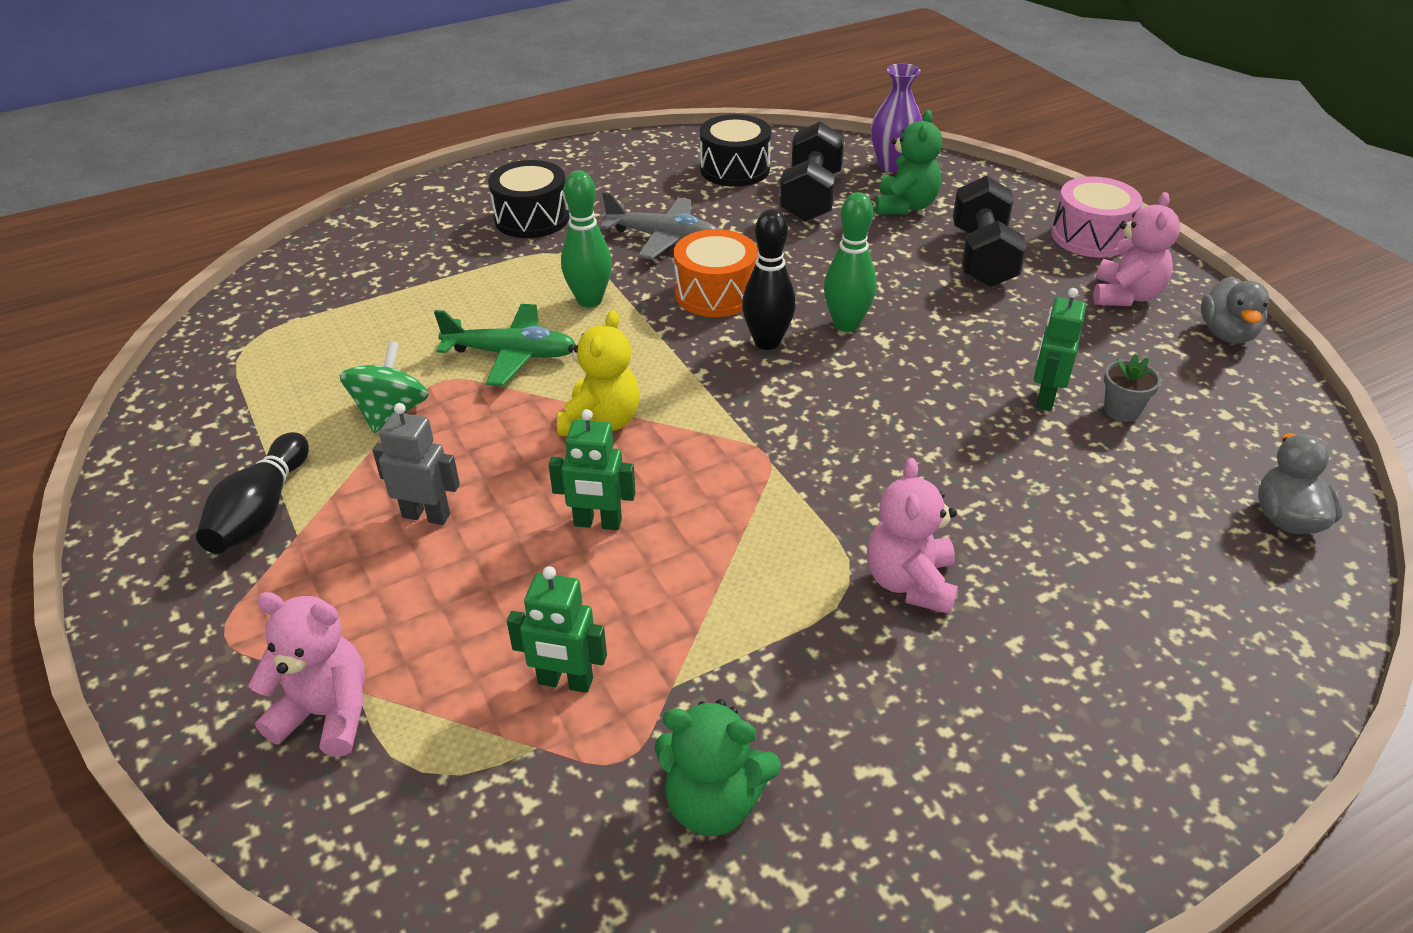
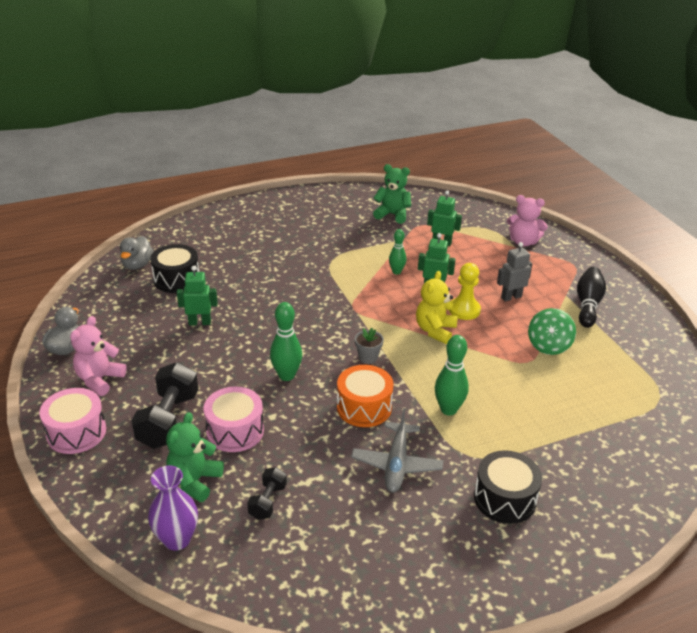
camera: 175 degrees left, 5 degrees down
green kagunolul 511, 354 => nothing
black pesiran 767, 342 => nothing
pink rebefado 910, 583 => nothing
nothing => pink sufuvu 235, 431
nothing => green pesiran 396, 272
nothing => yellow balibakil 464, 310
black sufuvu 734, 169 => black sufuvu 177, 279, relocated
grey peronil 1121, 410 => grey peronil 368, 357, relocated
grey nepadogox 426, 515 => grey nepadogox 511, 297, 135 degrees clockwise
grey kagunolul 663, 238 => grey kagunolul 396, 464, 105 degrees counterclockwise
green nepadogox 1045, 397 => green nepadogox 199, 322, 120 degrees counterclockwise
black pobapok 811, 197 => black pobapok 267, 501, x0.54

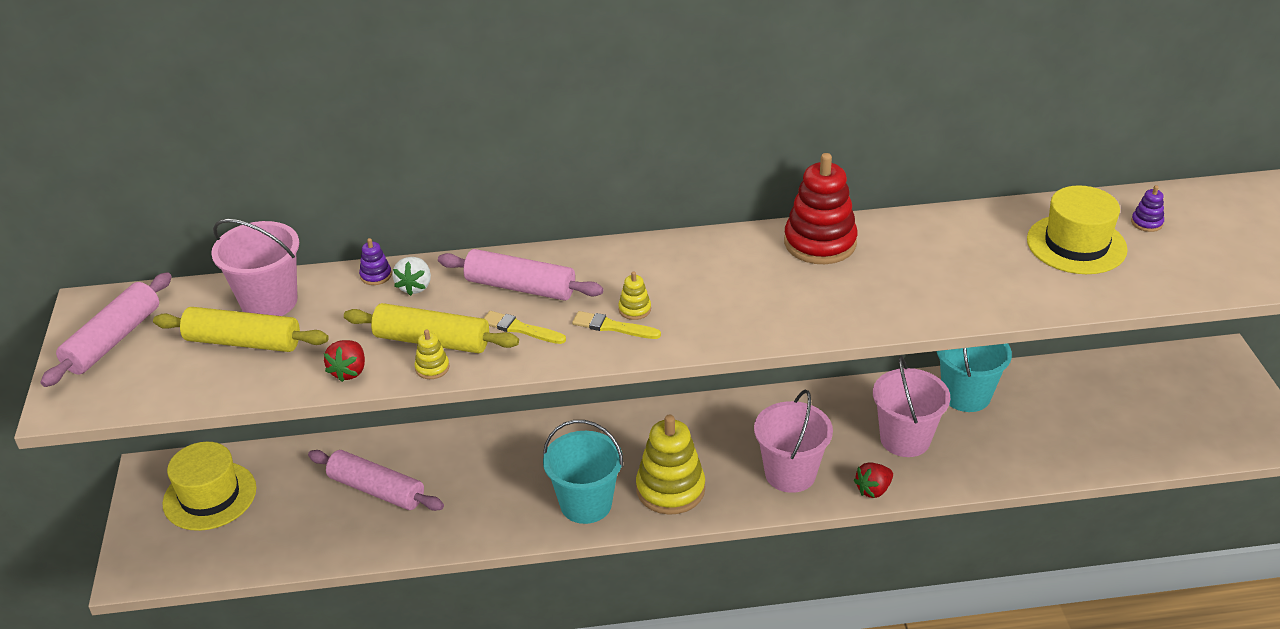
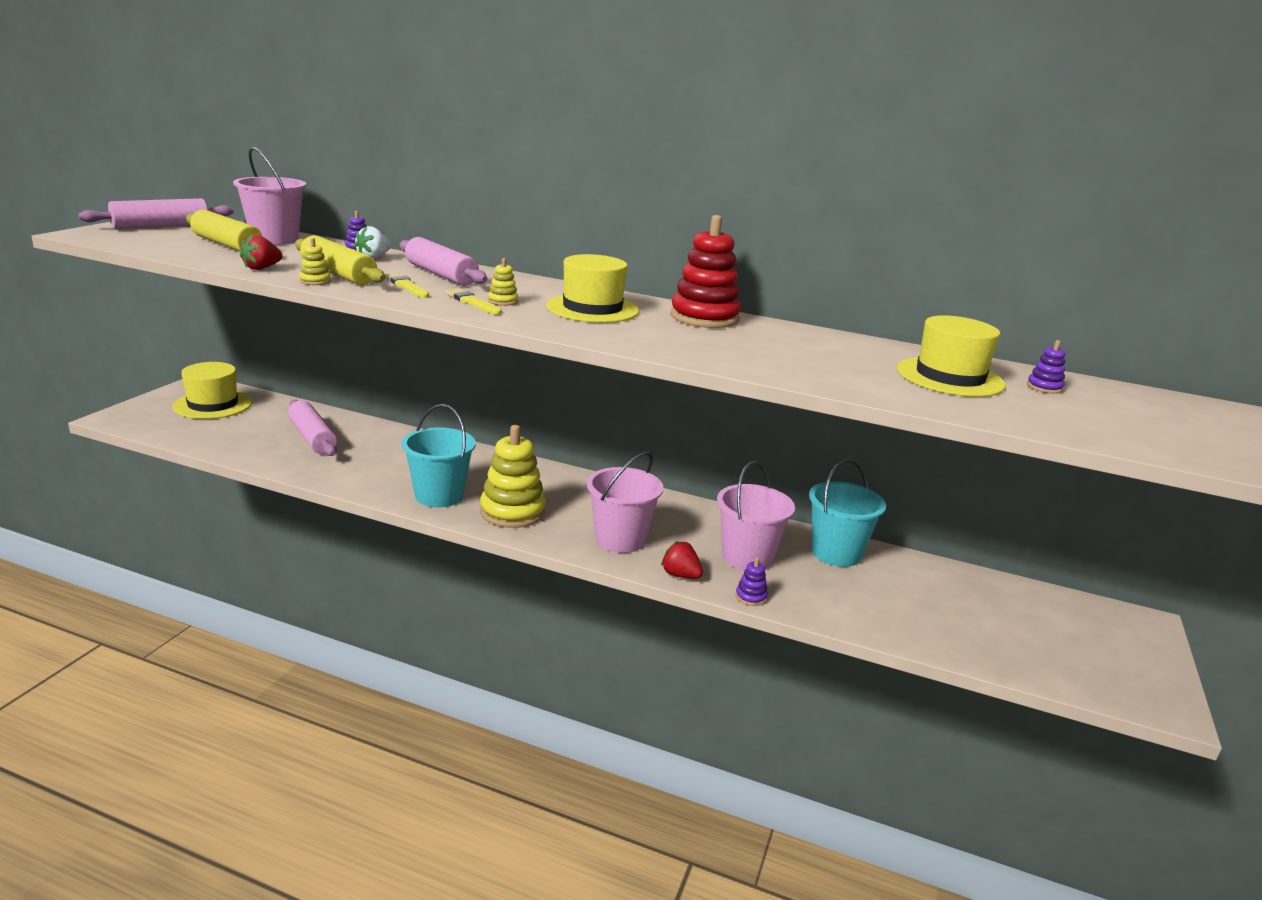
camera: 25 degrees right, 15 degrees down
nothing => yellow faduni 592, 308
nothing => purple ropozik 751, 597
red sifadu 873, 490 => red sifadu 680, 575, 45 degrees clockwise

#### [Work item]
Every line of the data above is to be set down exactly; the pictures are not.

#### [Exercise response]
camera: 175 degrees left, 5 degrees down
green kagunolul 511, 354 => nothing
black pesiran 767, 342 => nothing
pink rebefado 910, 583 => nothing
nothing => pink sufuvu 235, 431
nothing => green pesiran 396, 272
nothing => yellow balibakil 464, 310
black sufuvu 734, 169 => black sufuvu 177, 279, relocated
grey peronil 1121, 410 => grey peronil 368, 357, relocated
grey nepadogox 426, 515 => grey nepadogox 511, 297, 135 degrees clockwise
grey kagunolul 663, 238 => grey kagunolul 396, 464, 105 degrees counterclockwise
green nepadogox 1045, 397 => green nepadogox 199, 322, 120 degrees counterclockwise
black pobapok 811, 197 => black pobapok 267, 501, x0.54

camera: 25 degrees right, 15 degrees down
nothing => yellow faduni 592, 308
nothing => purple ropozik 751, 597
red sifadu 873, 490 => red sifadu 680, 575, 45 degrees clockwise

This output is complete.